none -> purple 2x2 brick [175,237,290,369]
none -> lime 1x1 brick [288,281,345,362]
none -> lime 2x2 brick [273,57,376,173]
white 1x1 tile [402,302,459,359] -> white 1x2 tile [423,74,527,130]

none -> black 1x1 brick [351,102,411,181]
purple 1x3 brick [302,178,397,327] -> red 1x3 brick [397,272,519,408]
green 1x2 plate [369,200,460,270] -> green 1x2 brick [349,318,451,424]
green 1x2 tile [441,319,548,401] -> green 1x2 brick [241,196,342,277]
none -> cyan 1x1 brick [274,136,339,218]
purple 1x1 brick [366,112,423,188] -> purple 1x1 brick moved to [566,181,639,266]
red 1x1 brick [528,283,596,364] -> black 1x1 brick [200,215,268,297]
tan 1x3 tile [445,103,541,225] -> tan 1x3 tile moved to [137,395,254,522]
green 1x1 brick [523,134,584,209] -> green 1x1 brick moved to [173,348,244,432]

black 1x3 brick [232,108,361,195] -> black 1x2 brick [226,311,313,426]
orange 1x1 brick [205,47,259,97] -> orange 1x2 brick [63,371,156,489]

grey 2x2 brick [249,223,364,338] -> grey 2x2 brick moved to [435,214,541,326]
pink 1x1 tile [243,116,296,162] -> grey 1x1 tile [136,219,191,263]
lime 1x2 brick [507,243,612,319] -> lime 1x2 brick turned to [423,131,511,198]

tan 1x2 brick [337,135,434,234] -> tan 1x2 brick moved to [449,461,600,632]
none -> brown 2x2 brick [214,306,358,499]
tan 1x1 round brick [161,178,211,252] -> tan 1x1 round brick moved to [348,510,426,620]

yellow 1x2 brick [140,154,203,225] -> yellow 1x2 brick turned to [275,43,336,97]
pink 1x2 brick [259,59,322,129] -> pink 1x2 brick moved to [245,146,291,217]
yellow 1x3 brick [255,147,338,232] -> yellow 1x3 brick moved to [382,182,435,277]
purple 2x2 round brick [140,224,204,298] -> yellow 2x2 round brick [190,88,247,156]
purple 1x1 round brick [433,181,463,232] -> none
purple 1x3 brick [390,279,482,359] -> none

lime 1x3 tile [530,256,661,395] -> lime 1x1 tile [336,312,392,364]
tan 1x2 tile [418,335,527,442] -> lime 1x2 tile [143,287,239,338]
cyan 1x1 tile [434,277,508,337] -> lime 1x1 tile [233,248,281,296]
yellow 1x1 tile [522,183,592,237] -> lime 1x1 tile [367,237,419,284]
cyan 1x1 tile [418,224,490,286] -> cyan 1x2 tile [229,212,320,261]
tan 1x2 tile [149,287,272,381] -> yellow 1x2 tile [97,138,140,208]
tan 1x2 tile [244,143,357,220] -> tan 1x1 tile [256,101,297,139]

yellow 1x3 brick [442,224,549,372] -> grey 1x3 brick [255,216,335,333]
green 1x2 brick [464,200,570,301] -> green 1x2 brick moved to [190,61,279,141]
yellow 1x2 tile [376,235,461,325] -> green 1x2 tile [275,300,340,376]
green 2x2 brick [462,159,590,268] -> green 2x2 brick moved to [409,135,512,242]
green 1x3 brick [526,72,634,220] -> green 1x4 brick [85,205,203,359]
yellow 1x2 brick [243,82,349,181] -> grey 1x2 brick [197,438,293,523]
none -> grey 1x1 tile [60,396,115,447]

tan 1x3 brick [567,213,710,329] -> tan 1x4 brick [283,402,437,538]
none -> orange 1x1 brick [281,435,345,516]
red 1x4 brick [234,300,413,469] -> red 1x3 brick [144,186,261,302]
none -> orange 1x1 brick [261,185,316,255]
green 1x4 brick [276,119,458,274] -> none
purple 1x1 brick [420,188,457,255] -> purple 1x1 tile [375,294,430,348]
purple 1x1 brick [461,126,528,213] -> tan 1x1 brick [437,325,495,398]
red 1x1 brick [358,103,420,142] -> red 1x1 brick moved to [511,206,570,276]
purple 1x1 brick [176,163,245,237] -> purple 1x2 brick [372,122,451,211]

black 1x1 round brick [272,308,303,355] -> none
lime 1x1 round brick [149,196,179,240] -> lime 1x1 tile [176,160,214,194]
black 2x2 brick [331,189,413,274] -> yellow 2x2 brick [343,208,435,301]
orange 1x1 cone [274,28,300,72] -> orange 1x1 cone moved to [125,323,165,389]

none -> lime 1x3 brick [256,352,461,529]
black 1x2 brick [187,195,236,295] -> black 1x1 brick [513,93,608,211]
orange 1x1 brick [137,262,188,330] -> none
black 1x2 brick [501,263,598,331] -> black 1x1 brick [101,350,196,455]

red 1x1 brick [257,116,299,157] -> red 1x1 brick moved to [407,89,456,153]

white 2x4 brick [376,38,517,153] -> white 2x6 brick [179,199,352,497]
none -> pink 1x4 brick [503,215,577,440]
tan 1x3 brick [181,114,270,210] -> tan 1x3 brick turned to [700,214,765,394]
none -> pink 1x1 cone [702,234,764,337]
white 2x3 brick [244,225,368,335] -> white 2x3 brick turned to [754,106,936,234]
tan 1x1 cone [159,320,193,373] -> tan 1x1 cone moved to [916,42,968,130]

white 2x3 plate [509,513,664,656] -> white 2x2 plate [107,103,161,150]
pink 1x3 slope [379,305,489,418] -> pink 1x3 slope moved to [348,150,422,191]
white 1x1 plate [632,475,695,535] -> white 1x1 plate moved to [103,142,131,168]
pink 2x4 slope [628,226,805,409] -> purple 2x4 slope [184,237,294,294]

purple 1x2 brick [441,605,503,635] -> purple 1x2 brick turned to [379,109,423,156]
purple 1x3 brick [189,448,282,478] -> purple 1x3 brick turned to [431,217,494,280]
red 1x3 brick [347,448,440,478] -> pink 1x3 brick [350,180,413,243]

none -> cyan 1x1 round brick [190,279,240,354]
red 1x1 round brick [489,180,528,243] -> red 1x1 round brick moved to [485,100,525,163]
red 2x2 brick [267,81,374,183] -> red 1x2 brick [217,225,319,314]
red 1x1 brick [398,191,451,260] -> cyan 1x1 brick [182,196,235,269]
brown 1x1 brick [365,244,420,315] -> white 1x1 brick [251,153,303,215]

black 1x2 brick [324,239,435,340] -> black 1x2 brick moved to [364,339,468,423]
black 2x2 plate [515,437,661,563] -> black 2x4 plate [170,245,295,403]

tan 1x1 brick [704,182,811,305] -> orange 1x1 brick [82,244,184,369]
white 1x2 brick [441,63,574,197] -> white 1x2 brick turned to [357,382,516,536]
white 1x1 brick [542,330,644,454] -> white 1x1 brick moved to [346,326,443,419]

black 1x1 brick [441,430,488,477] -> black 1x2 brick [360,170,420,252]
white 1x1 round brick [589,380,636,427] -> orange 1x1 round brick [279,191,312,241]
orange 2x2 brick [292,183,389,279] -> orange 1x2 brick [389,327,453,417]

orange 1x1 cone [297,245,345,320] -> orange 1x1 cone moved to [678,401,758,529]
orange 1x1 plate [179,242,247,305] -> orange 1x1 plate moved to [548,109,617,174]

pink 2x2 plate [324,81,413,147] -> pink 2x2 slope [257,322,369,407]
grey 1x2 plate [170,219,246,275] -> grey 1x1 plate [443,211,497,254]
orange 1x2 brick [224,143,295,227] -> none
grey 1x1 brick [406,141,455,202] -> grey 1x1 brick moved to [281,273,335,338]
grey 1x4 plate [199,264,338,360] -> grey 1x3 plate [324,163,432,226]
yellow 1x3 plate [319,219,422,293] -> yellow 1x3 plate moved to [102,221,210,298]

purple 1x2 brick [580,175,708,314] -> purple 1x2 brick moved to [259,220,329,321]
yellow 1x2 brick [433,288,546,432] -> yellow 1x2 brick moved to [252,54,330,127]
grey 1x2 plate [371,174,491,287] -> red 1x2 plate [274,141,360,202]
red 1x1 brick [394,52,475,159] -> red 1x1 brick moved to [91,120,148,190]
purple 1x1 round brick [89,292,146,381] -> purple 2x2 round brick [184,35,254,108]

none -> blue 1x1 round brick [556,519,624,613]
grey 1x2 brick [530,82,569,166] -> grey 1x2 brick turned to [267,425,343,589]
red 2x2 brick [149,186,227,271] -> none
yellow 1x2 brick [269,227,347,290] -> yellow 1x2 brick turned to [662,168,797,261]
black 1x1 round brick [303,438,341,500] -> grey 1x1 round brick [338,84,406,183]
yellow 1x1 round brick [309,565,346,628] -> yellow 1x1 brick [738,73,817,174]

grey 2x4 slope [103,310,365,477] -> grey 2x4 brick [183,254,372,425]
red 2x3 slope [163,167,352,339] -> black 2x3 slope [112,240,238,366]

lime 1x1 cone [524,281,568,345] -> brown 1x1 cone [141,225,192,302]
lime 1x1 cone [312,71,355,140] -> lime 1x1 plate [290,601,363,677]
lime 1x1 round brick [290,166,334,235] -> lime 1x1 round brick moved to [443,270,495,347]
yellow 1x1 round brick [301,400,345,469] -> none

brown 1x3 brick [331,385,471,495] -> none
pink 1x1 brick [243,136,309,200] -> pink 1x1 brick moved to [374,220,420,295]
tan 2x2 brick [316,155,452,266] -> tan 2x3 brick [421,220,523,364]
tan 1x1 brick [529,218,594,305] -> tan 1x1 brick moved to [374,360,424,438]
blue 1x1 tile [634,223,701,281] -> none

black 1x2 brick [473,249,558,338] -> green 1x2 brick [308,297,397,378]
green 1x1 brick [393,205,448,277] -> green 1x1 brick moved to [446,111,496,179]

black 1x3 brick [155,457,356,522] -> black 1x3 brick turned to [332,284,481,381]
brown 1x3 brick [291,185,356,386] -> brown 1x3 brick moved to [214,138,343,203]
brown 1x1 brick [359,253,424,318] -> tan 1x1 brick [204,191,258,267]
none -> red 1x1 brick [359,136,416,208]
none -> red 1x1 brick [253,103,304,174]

......

What is being asked:
Repeat, word for word, the lines from the start of the records to the line that contains "green 1x2 tile [441,319,548,401]", both of them included, and no others.

Finished task:
none -> purple 2x2 brick [175,237,290,369]
none -> lime 1x1 brick [288,281,345,362]
none -> lime 2x2 brick [273,57,376,173]
white 1x1 tile [402,302,459,359] -> white 1x2 tile [423,74,527,130]

none -> black 1x1 brick [351,102,411,181]
purple 1x3 brick [302,178,397,327] -> red 1x3 brick [397,272,519,408]
green 1x2 plate [369,200,460,270] -> green 1x2 brick [349,318,451,424]
green 1x2 tile [441,319,548,401] -> green 1x2 brick [241,196,342,277]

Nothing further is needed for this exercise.